* _TASK TO COMPLETE_:
Swap "niece" for "nephew" in the data, starting at the line that contains "stockpile [345, 453]" and ending at the line that contains "center [147, 707].". Give only those lines, otherwise unchanged, and leave out the pictures.

* _Element lookup data_:
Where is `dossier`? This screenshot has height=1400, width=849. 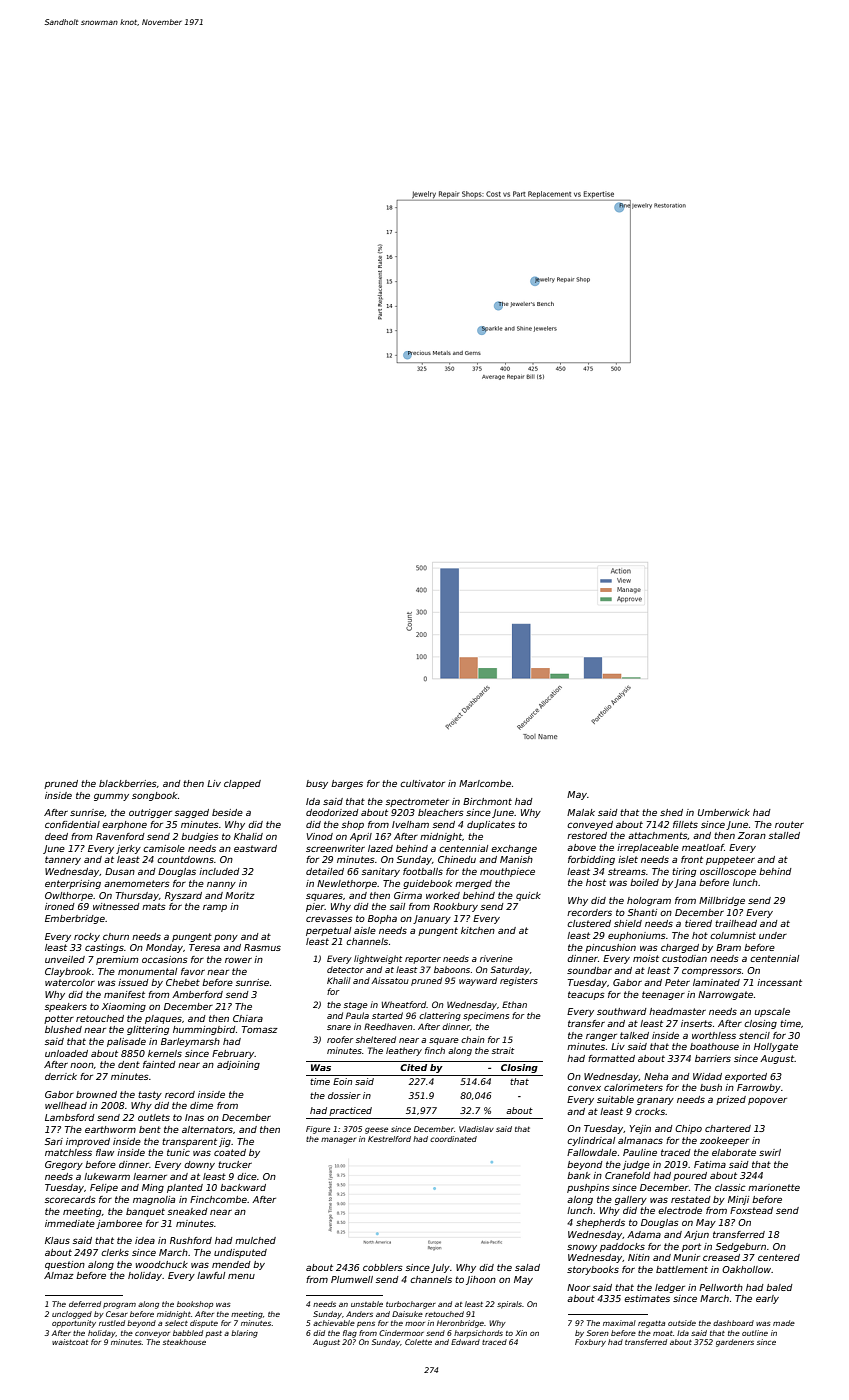 dossier is located at coordinates (344, 1095).
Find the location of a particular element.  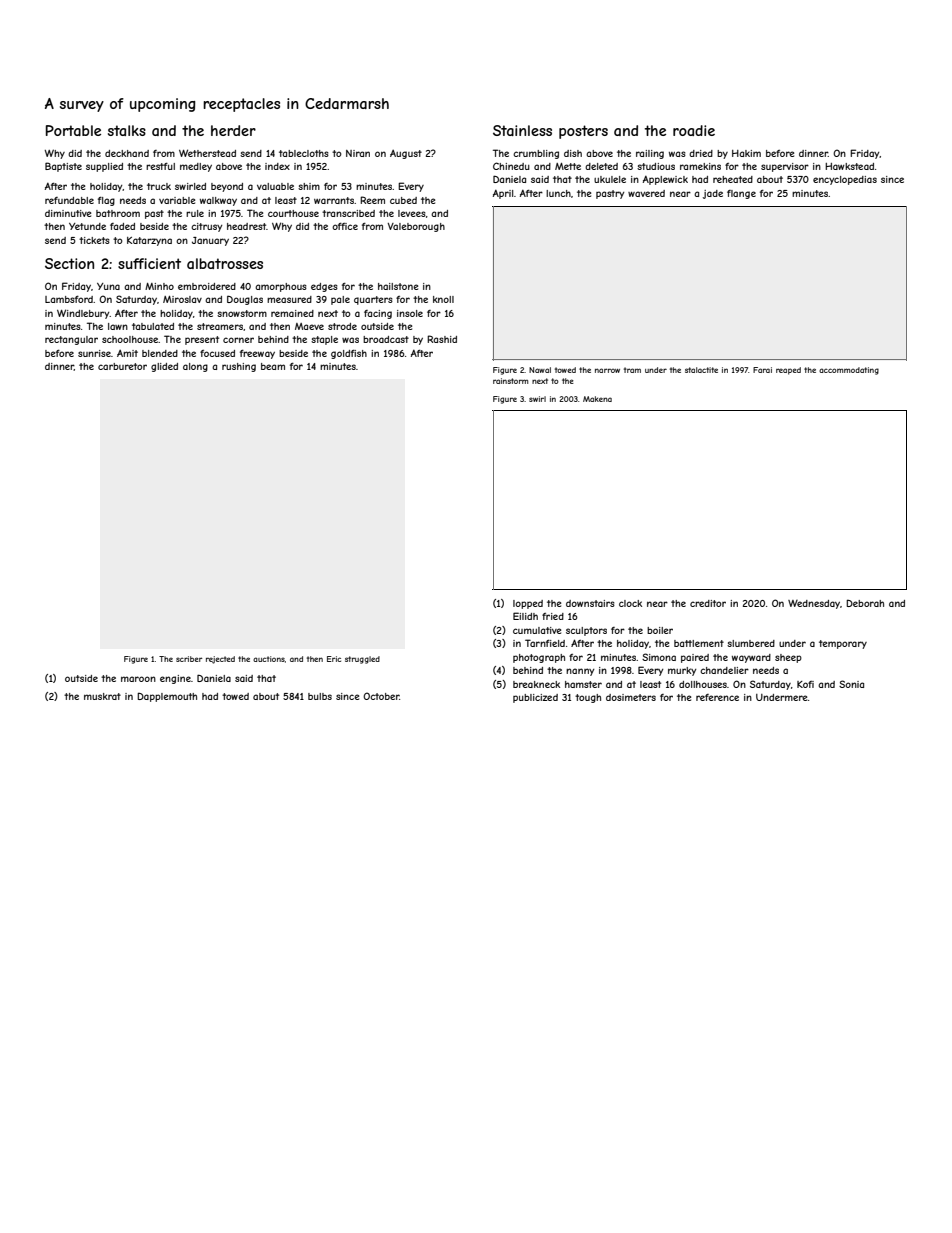

struggled is located at coordinates (362, 660).
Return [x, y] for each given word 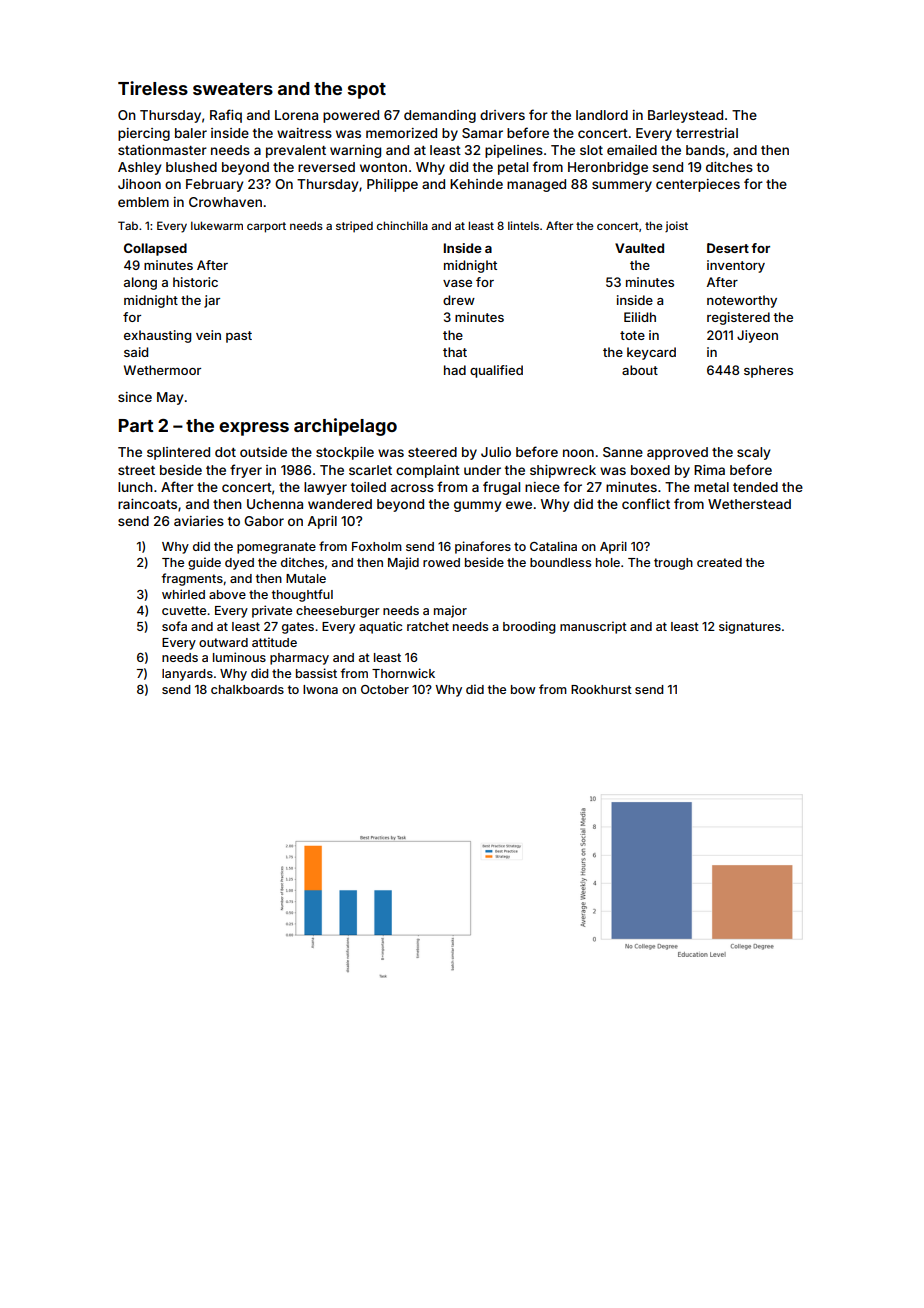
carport [266, 227]
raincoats [147, 504]
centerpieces [698, 185]
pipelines [514, 151]
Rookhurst [601, 689]
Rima [709, 470]
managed [536, 185]
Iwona [320, 689]
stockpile [345, 453]
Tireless [153, 88]
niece [542, 487]
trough [673, 564]
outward [223, 642]
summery [622, 186]
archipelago [345, 427]
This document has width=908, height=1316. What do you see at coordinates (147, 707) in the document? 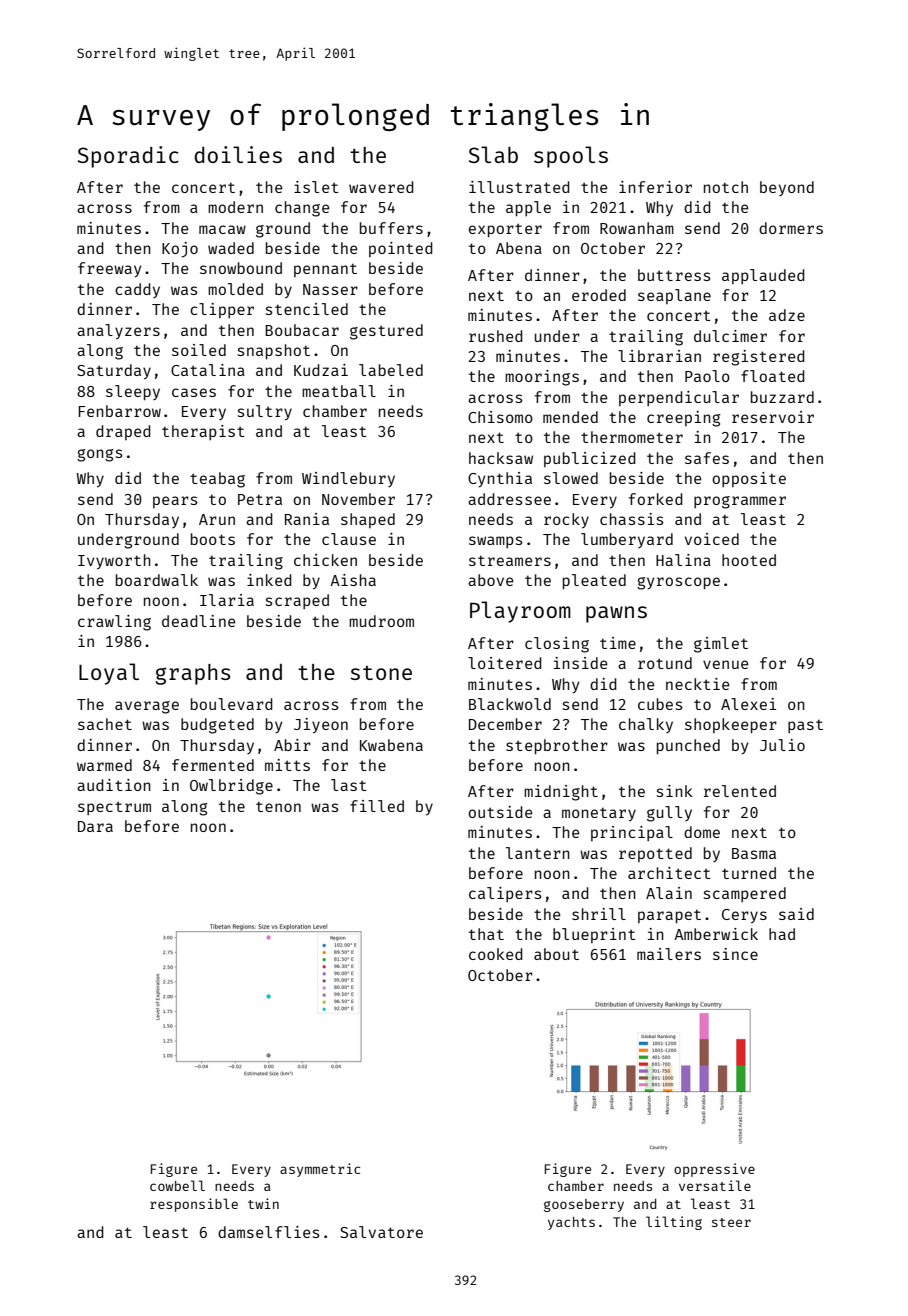
I see `average` at bounding box center [147, 707].
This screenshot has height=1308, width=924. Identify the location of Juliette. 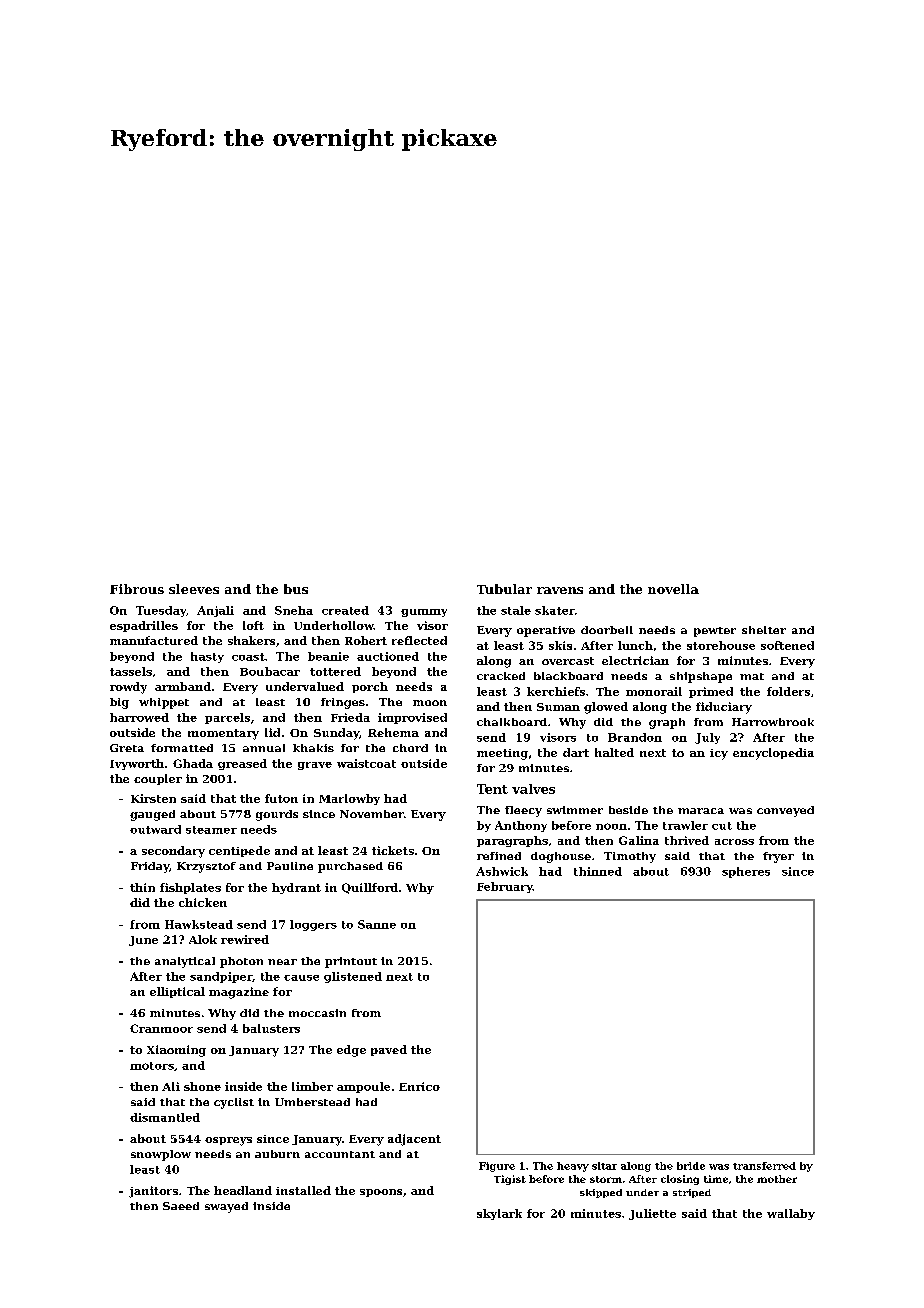
(652, 1214).
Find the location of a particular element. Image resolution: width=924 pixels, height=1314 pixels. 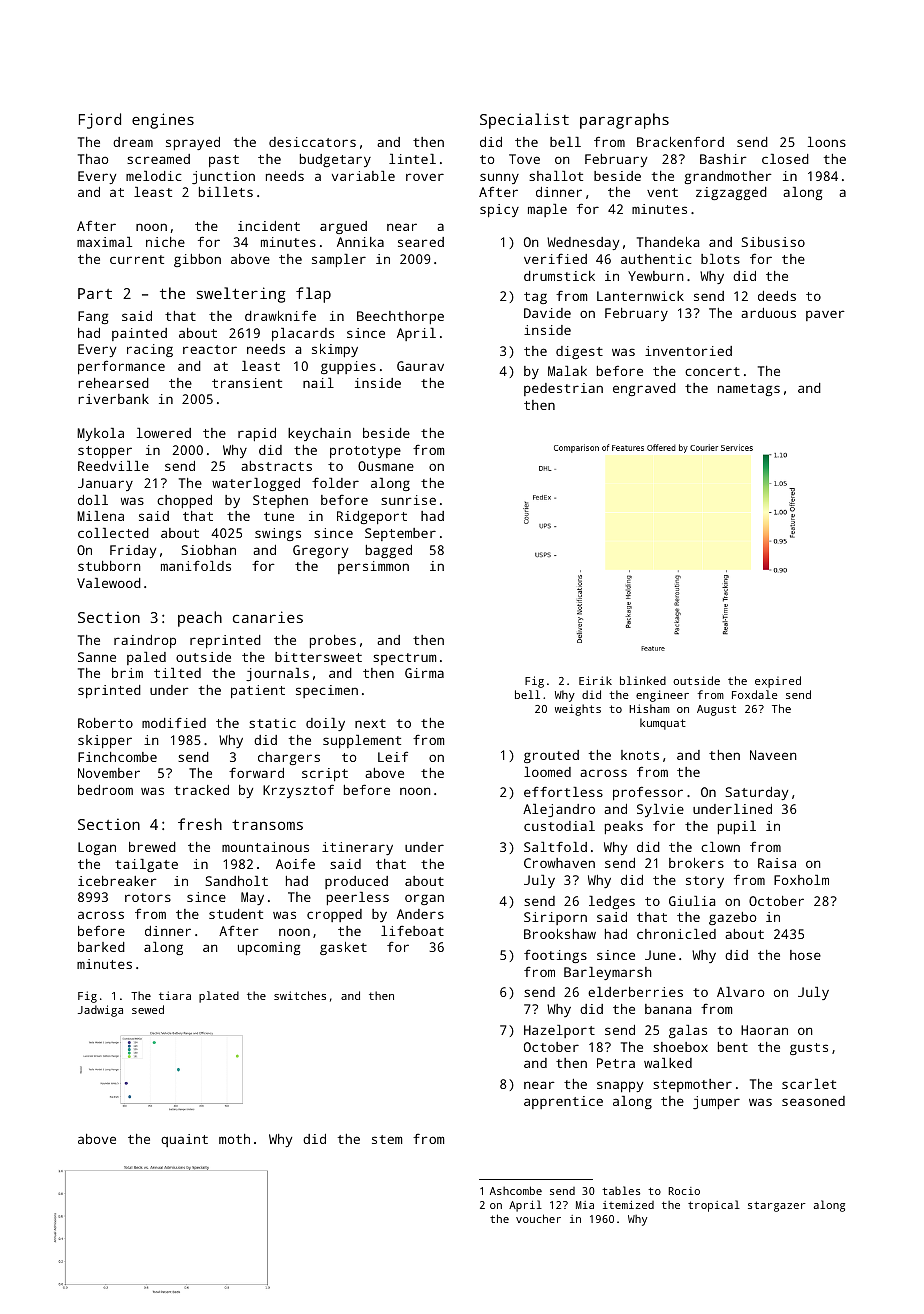

loons is located at coordinates (827, 142).
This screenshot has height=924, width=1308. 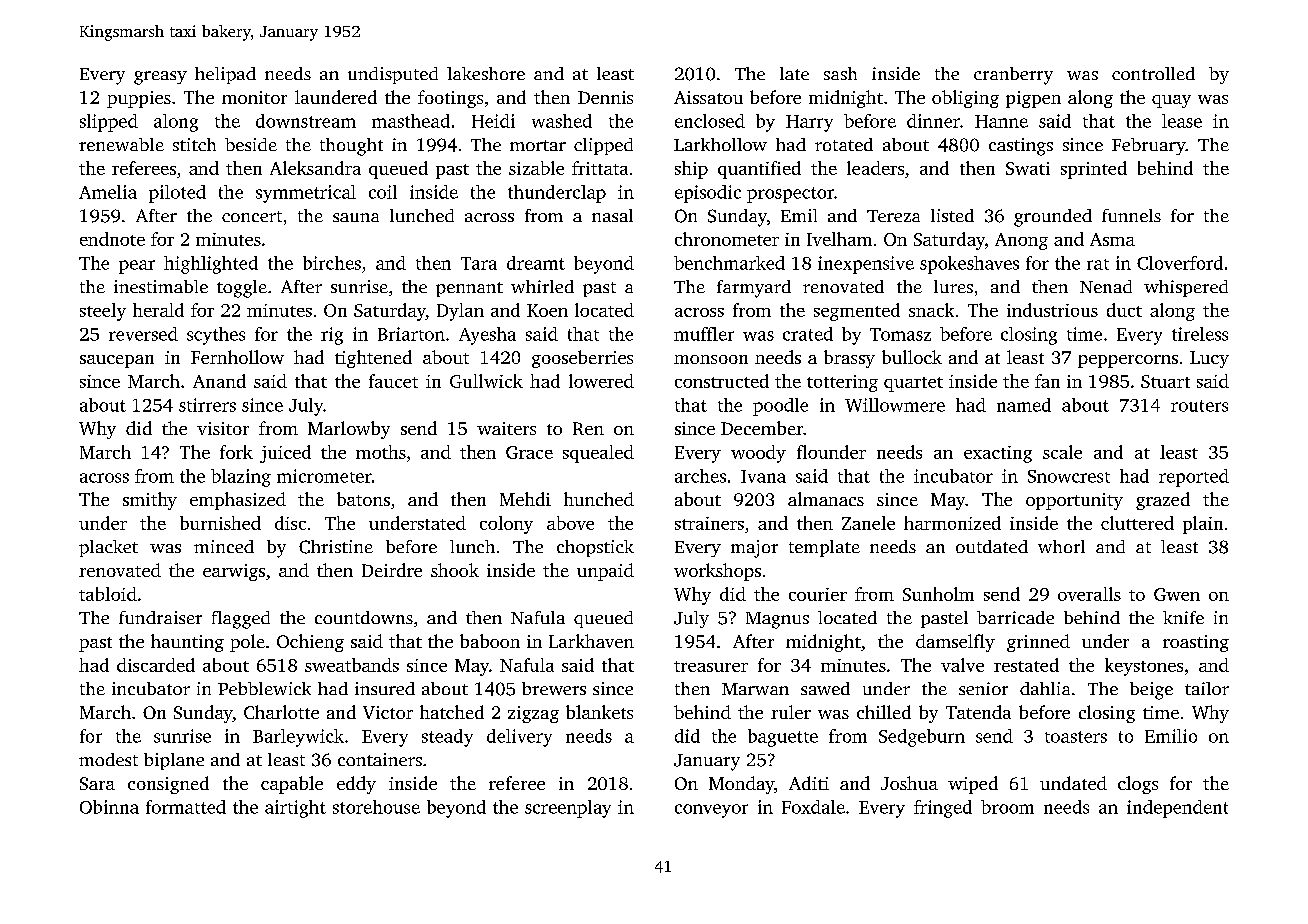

* _PROBLEM SOLUTION_:
stockpile [345, 453]
Tireless [153, 88]
nephew [542, 487]
trough [673, 564]
outward [223, 642]
summery [622, 186]
archipelago [345, 427]
This document has width=908, height=1316. What do you see at coordinates (147, 707) in the document? 
I see `average` at bounding box center [147, 707].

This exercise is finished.